**DATA PROVIDED**
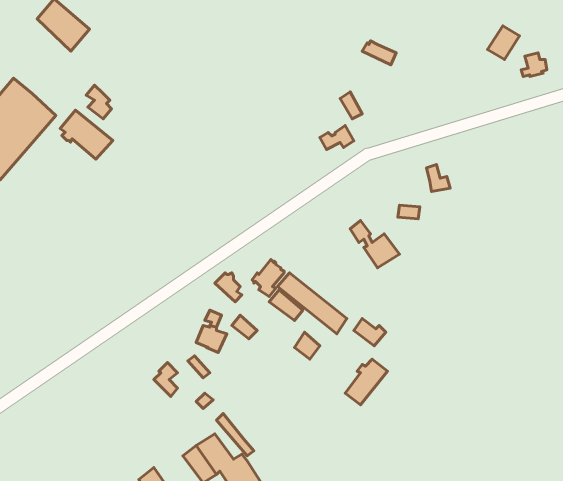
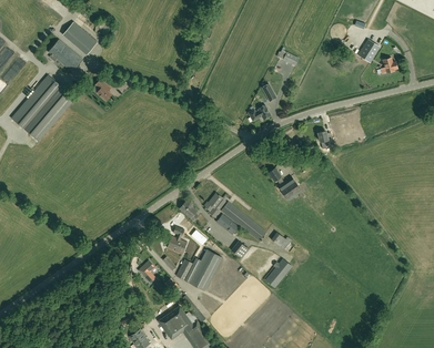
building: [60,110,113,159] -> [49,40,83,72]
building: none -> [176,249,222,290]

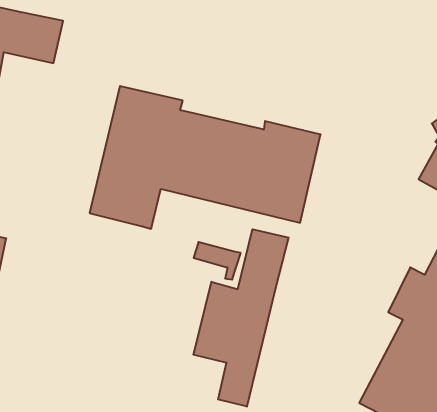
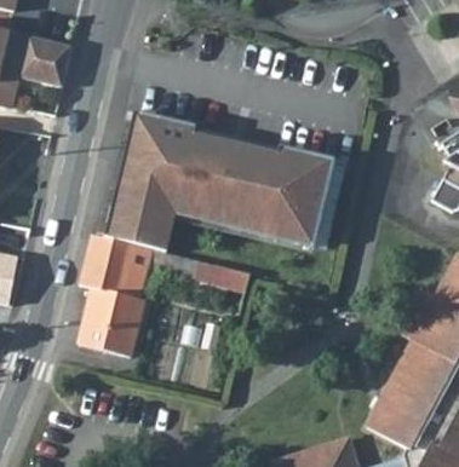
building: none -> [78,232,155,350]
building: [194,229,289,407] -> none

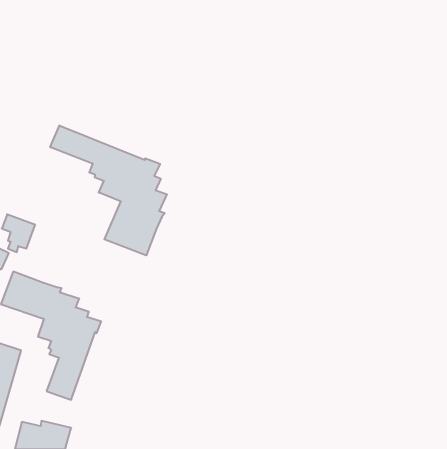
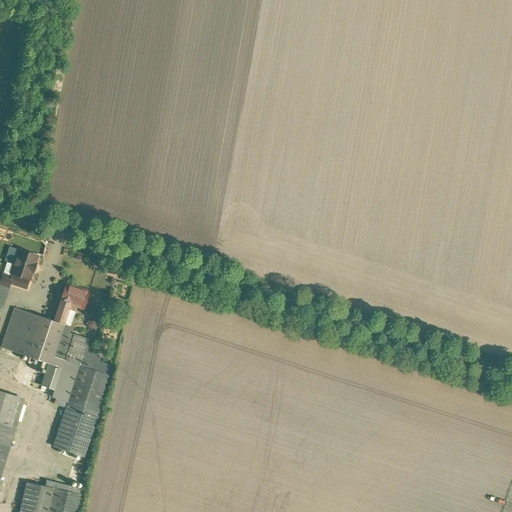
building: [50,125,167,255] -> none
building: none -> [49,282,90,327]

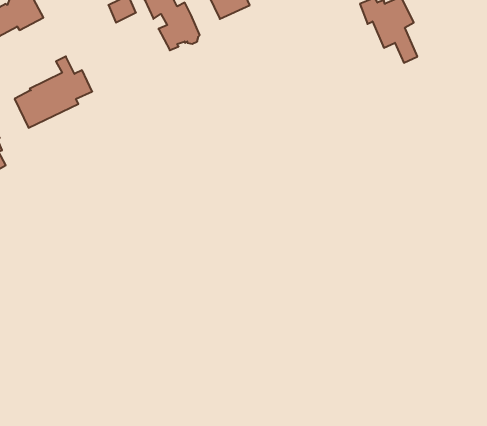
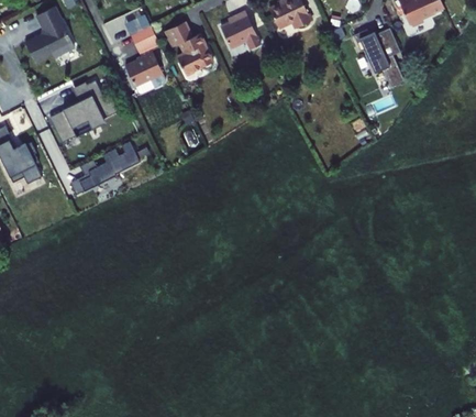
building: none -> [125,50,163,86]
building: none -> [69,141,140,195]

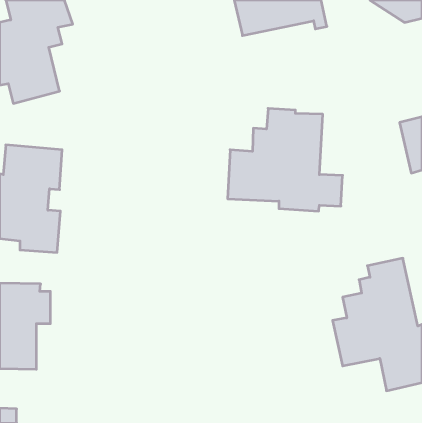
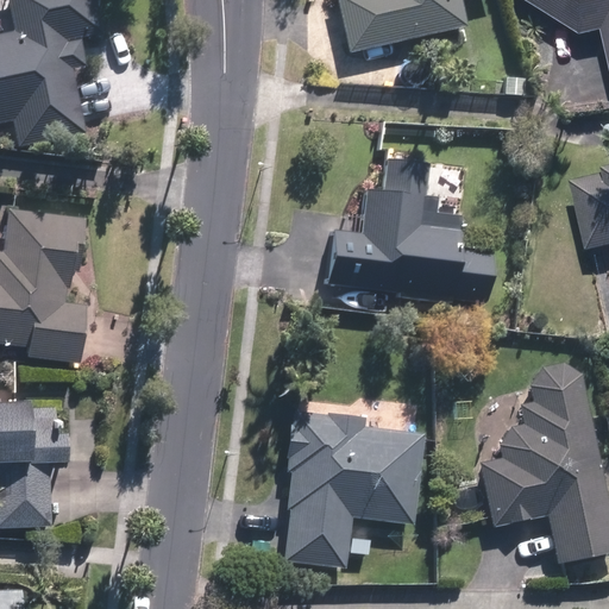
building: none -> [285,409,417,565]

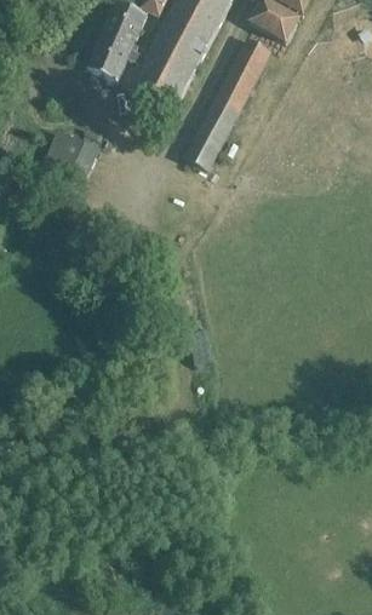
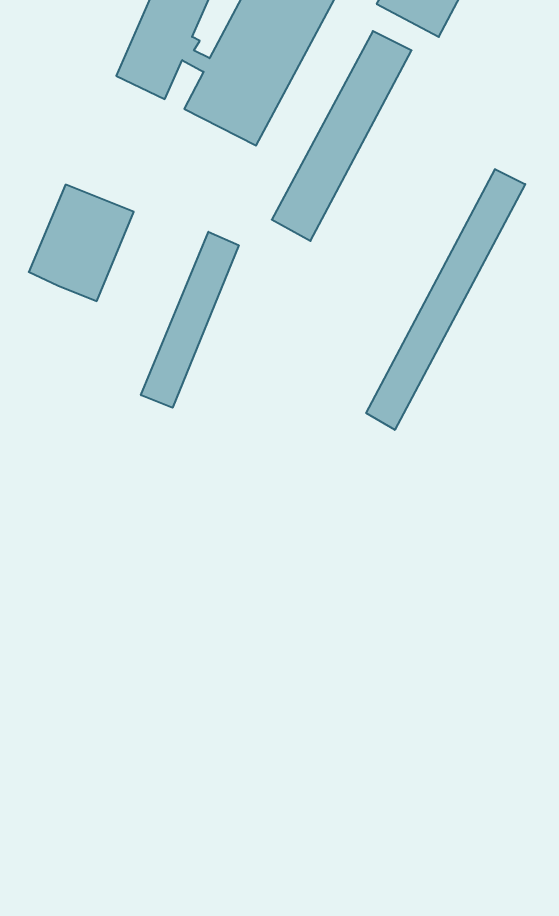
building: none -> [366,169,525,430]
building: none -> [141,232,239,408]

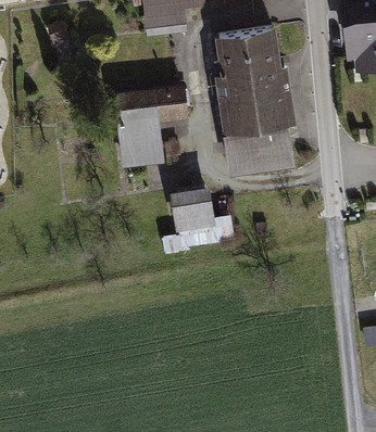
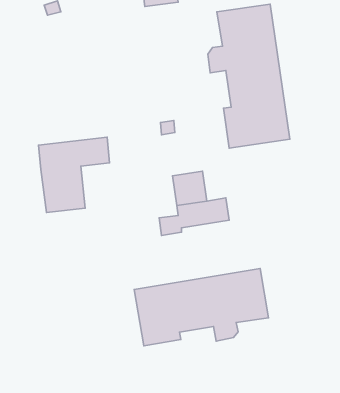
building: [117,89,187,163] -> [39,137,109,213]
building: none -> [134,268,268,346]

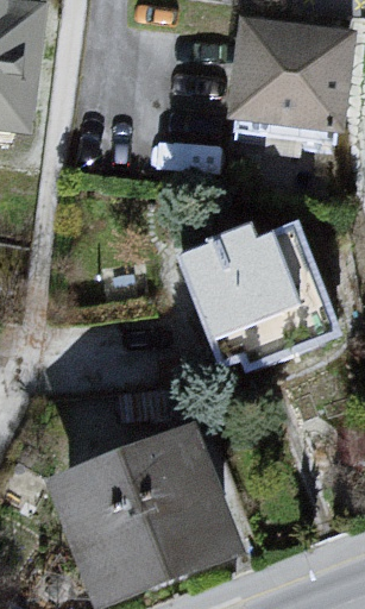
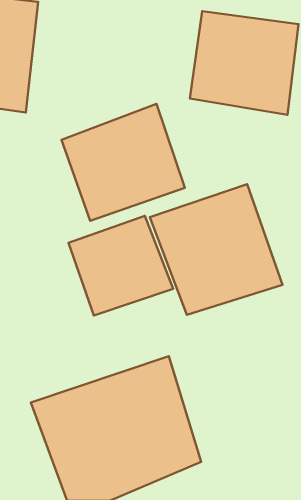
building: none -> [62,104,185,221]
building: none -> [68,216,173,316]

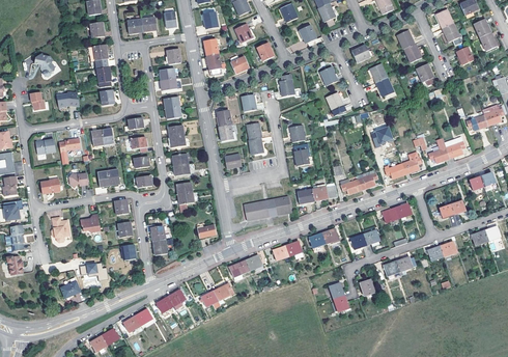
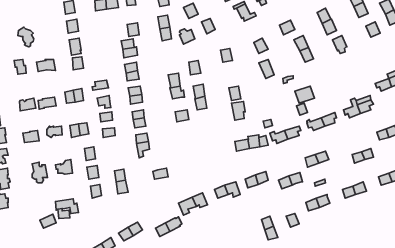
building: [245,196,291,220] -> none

==

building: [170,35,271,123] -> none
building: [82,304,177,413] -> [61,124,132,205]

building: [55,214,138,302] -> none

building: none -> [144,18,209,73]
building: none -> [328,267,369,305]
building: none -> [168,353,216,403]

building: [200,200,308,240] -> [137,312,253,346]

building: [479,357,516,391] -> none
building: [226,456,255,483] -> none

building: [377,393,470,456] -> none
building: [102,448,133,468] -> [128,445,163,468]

...

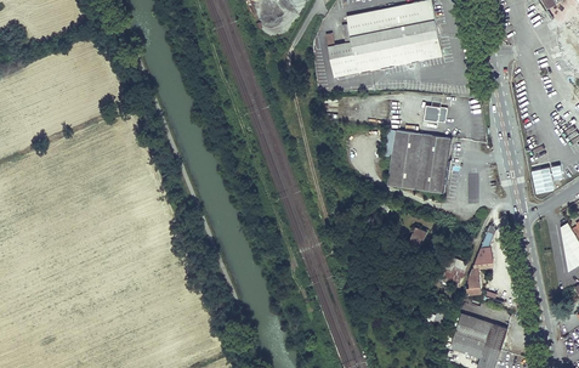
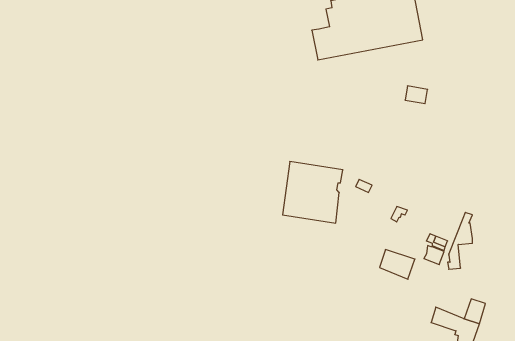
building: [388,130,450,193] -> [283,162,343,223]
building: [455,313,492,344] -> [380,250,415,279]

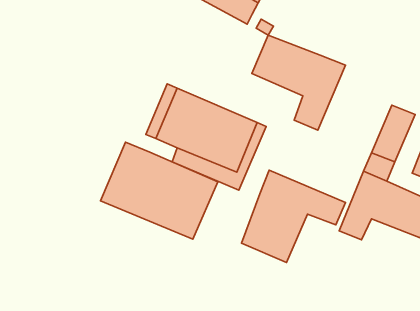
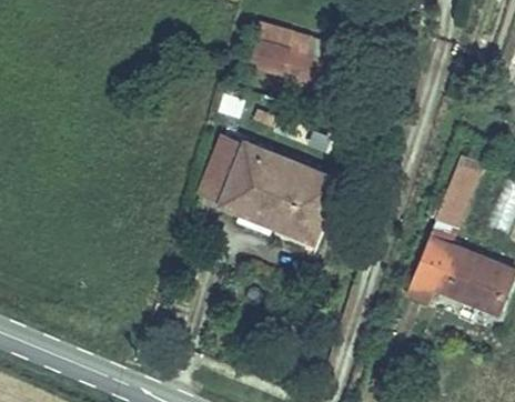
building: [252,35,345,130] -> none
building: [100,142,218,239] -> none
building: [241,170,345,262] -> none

**AIM OF THE EXERCISE**
In the entries above, every line from the line with "building: none -> [125,50,163,86]" to the line with "building: none -> [62,104,185,221]" is to be printed exactly, with both ends included and pictures excluded.

**COMPLETED TASK**
building: none -> [125,50,163,86]
building: none -> [69,141,140,195]

building: none -> [285,409,417,565]

building: none -> [366,169,525,430]
building: none -> [141,232,239,408]

building: [117,89,187,163] -> [39,137,109,213]
building: none -> [134,268,268,346]

building: none -> [62,104,185,221]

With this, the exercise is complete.